- [Work to complete]:
Once you find the line containing "(473, 408) = (501, 404): yellow", please retype it and every line after it to the end of the entries, exactly and with nothing added.
##### Provided records #####
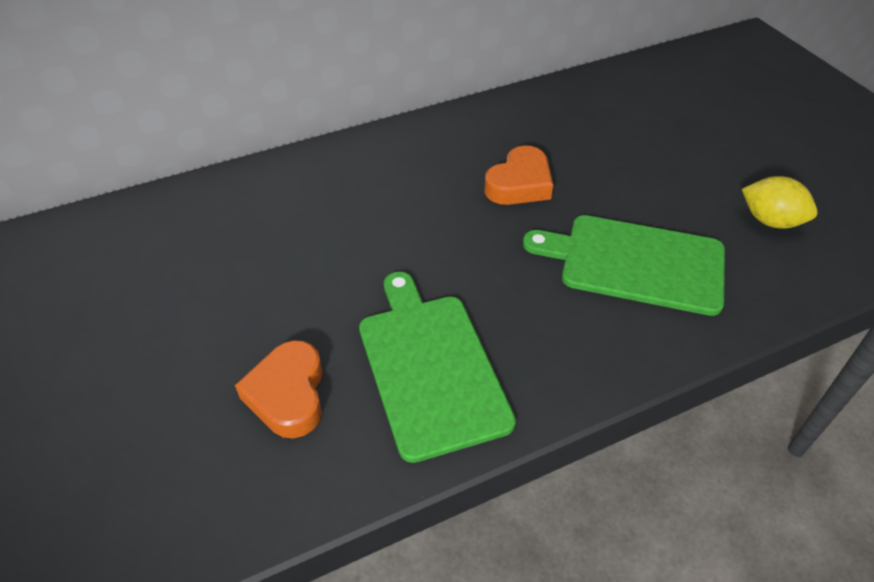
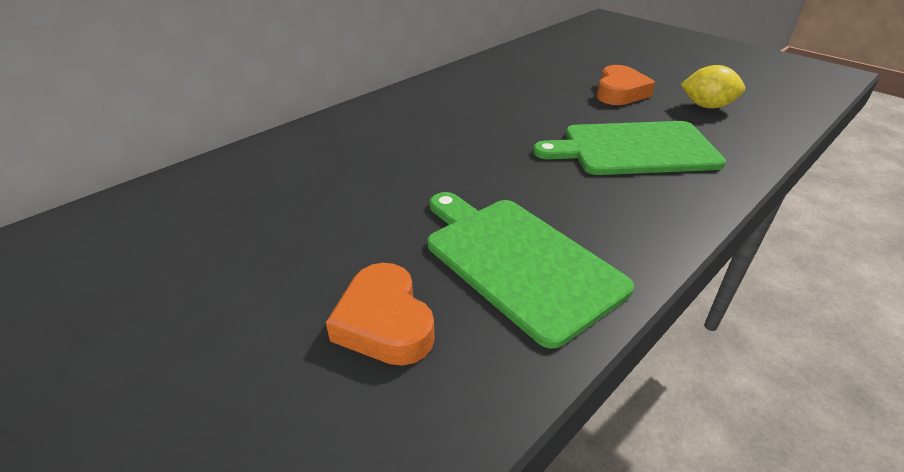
camera: 20 degrees left, 10 degrees down
(519, 184) = (502, 118): orange heart -> orange heart (620, 92)

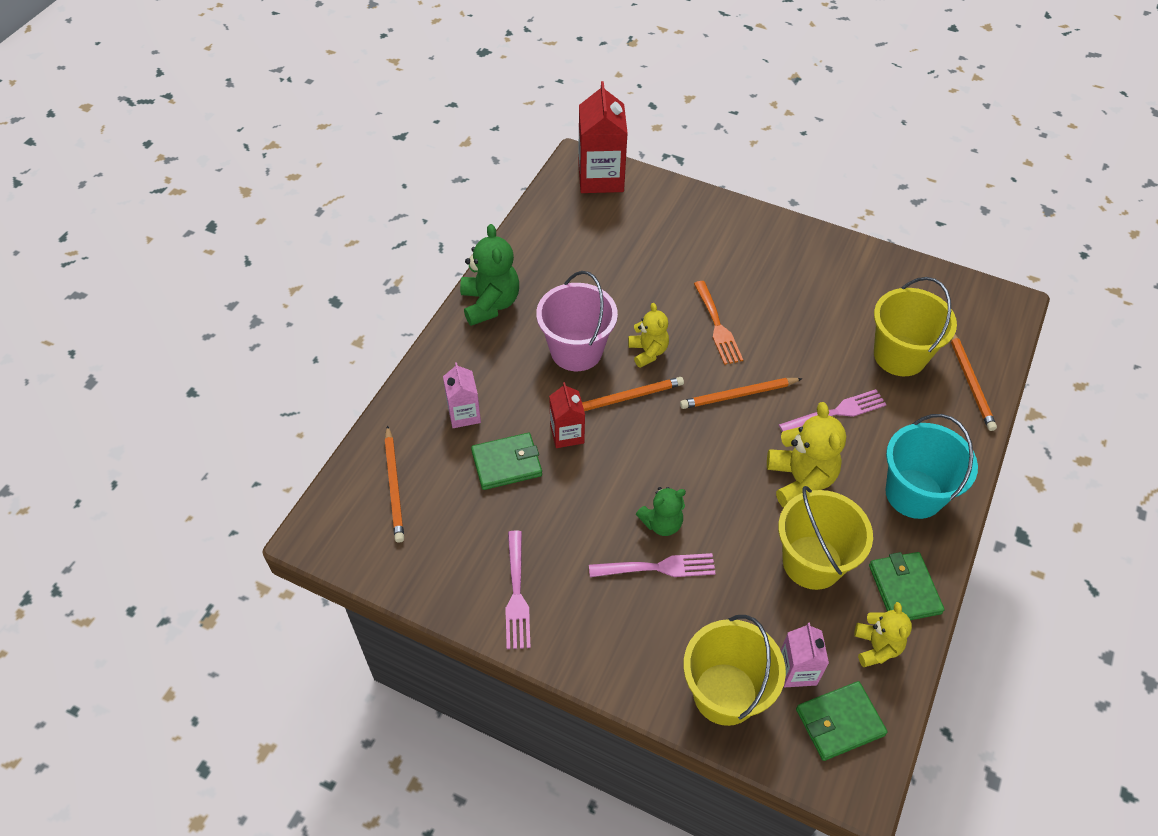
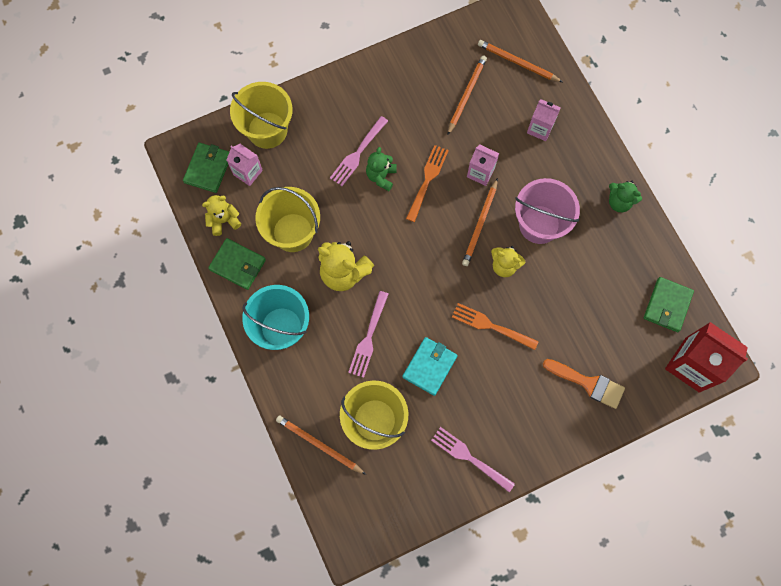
camera: 130 degrees right, 20 degrees up
(490, 304) = (619, 202): green teddy bear -> green teddy bear, size x0.63
(506, 463) = (486, 127): green wallet -> green wallet (667, 305)
(516, 593) = (402, 77): pink fork -> pink fork (470, 458)
(567, 434) = (480, 172): red carton -> pink carton
(623, 475) = (427, 181): none -> orange fork
(691, 231) = (588, 383): none -> orange brush
(738, 395) = (428, 291): orange pencil -> orange pencil (466, 95)
(806, 347) = (429, 366): none -> turquoise wallet
(876, 647) = (224, 220): yellow teddy bear -> yellow teddy bear turned 120 degrees clockwise

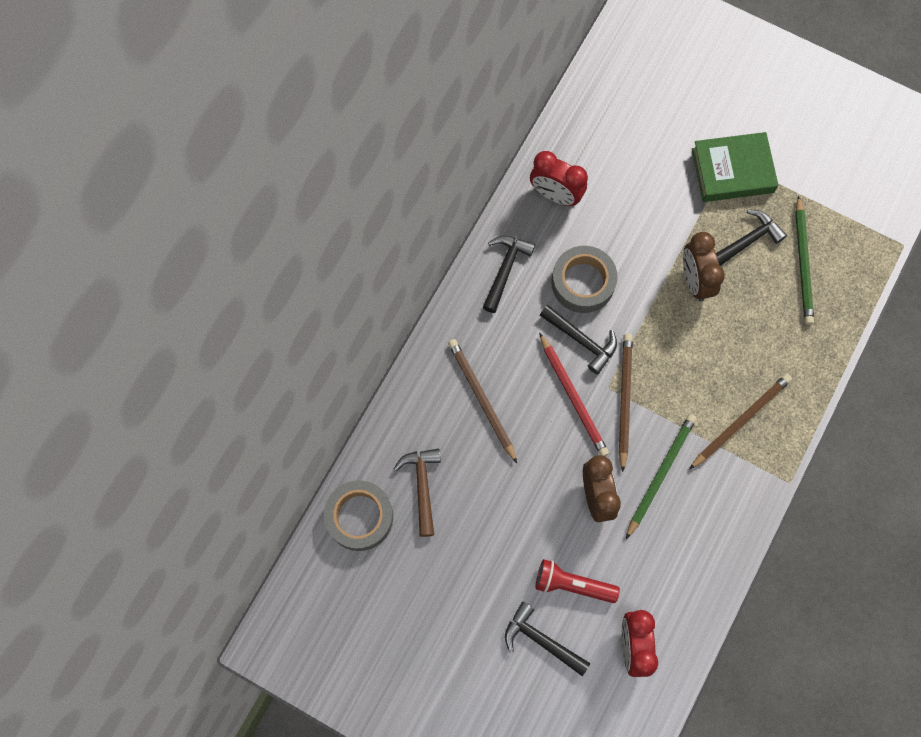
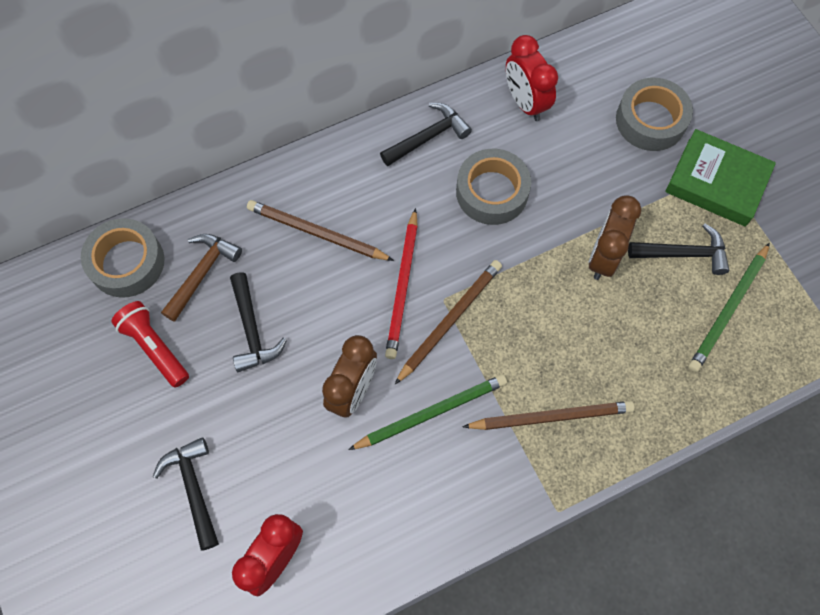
camera: 35 degrees right, 5 degrees down
(481, 399) = (317, 233): brown pencil -> brown pencil turned 75 degrees counterclockwise
(572, 584) = (265, 457): red flashlight -> red flashlight (155, 348)
(582, 340) = (451, 242): black hammer -> black hammer (252, 330)
(654, 151) = (650, 120): none -> grey tape

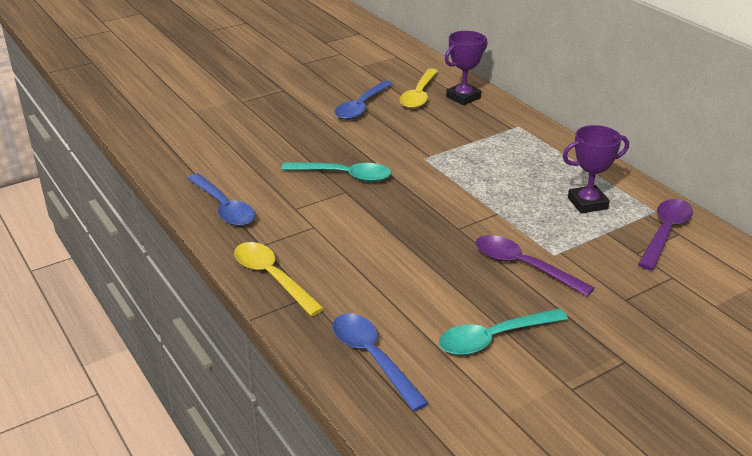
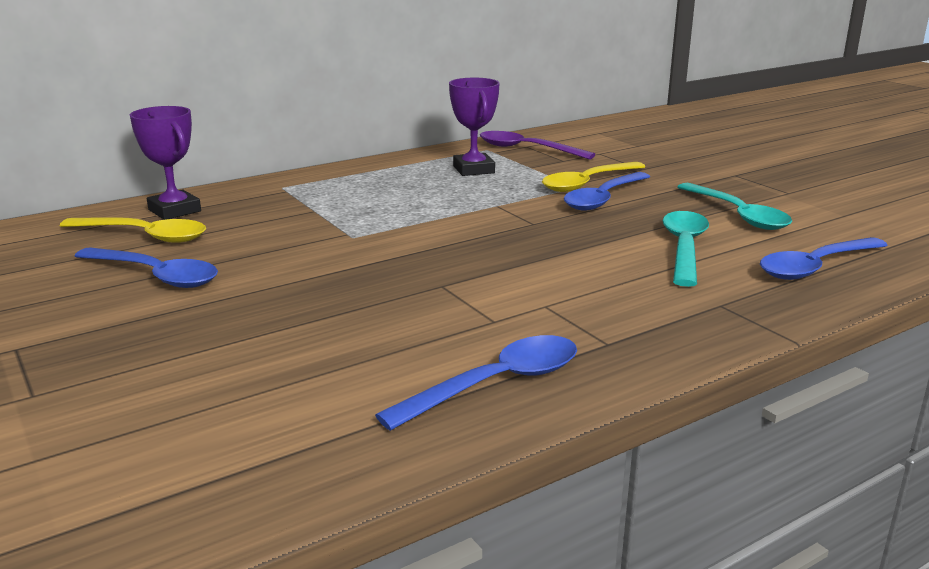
camera: 90 degrees left, 10 degrees down
(272, 278) = (691, 330): yellow spoon -> yellow spoon (588, 183)
(344, 176) = (394, 286): turquoise spoon -> turquoise spoon (684, 248)
(523, 266) = (604, 199): purple spoon -> blue spoon

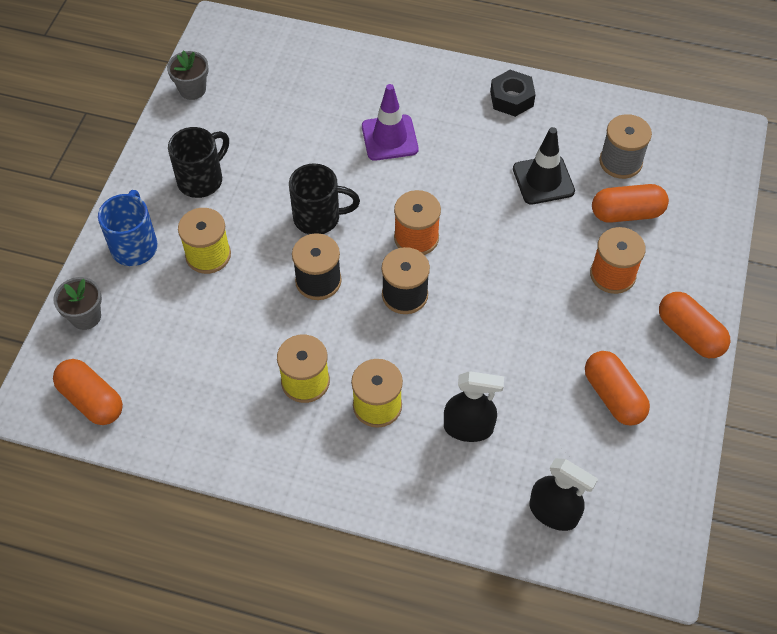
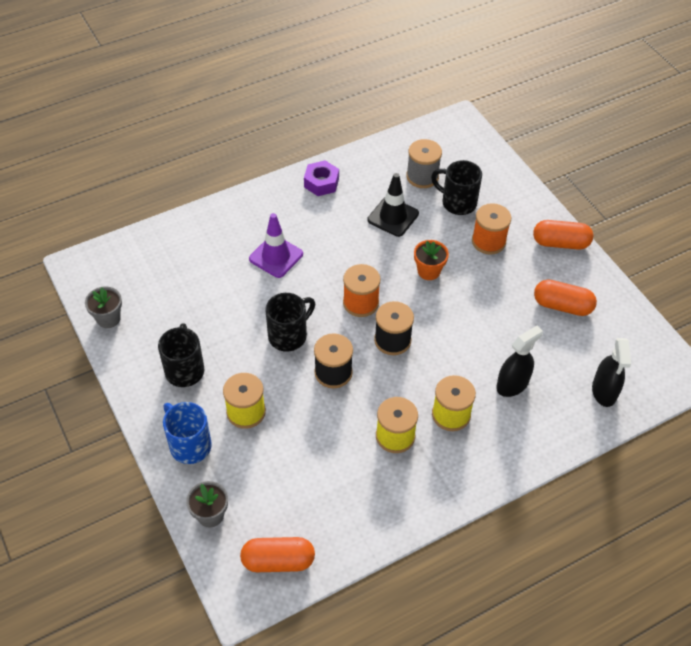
camera: 45 degrees left, 5 degrees down
(511, 99) = (321, 183): black nut -> purple nut
(516, 258) = (428, 271): none -> orange flower pot
(553, 512) = (604, 391): black spray bottle -> black spray bottle turned 105 degrees clockwise
(626, 213) = (457, 202): orange capsule -> black mug

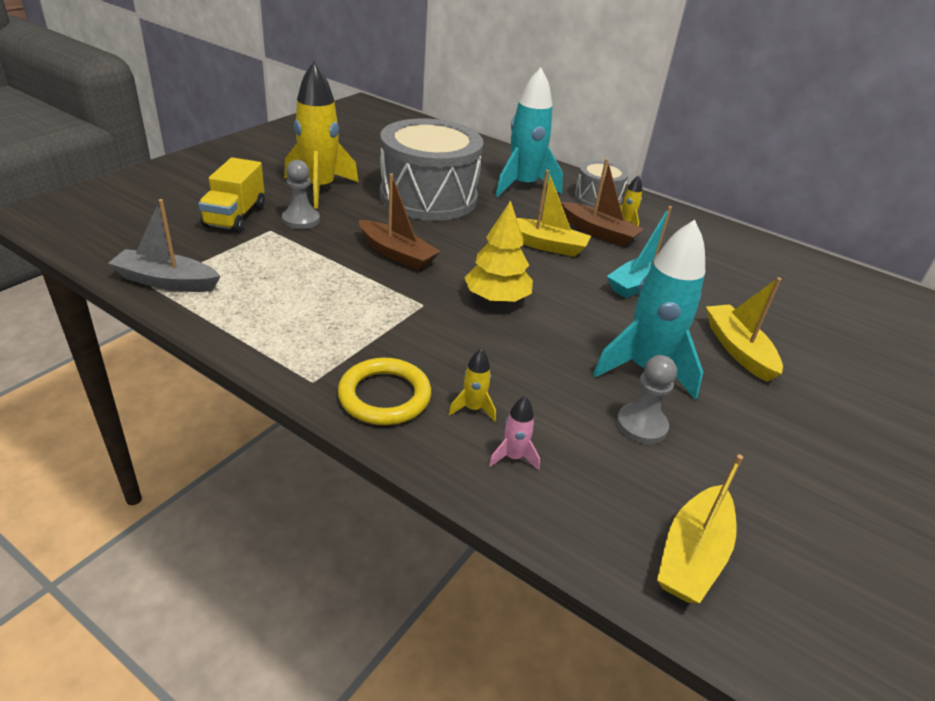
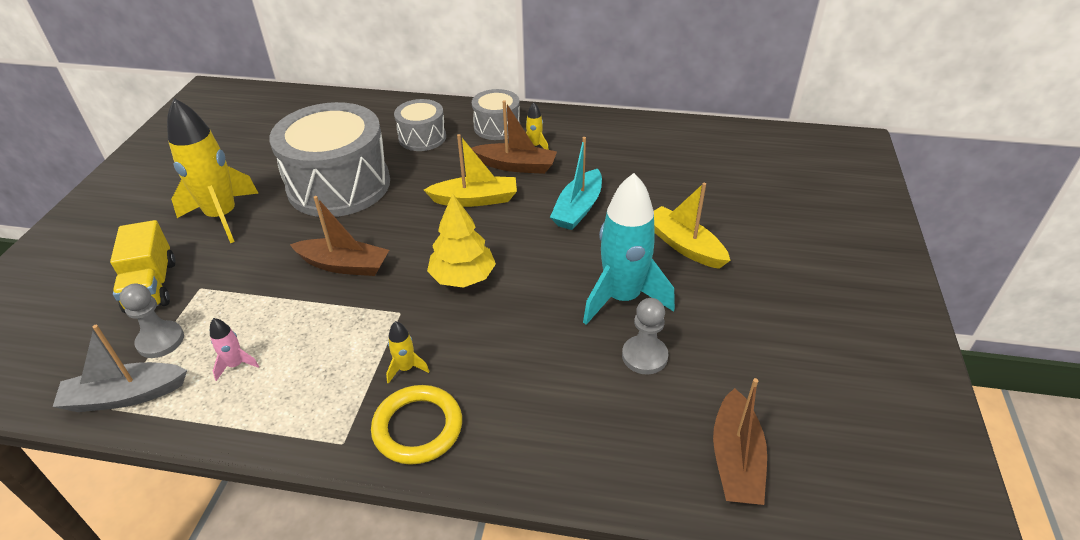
camera: 20 degrees left, 5 degrees up
(301, 220) = (225, 263): grey pawn -> grey pawn (160, 341)
(473, 408) = (501, 404): yellow rocket -> yellow rocket (406, 368)
(513, 457) = (559, 437): pink rocket -> pink rocket (236, 365)
(523, 186) = (422, 137): turquoise rocket -> grey drum
(692, 555) = (735, 459): yellow boat -> brown boat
#####
- [Answer to this problem]:
(473, 408) = (501, 404): yellow rocket -> yellow rocket (406, 368)
(513, 457) = (559, 437): pink rocket -> pink rocket (236, 365)
(523, 186) = (422, 137): turquoise rocket -> grey drum
(692, 555) = (735, 459): yellow boat -> brown boat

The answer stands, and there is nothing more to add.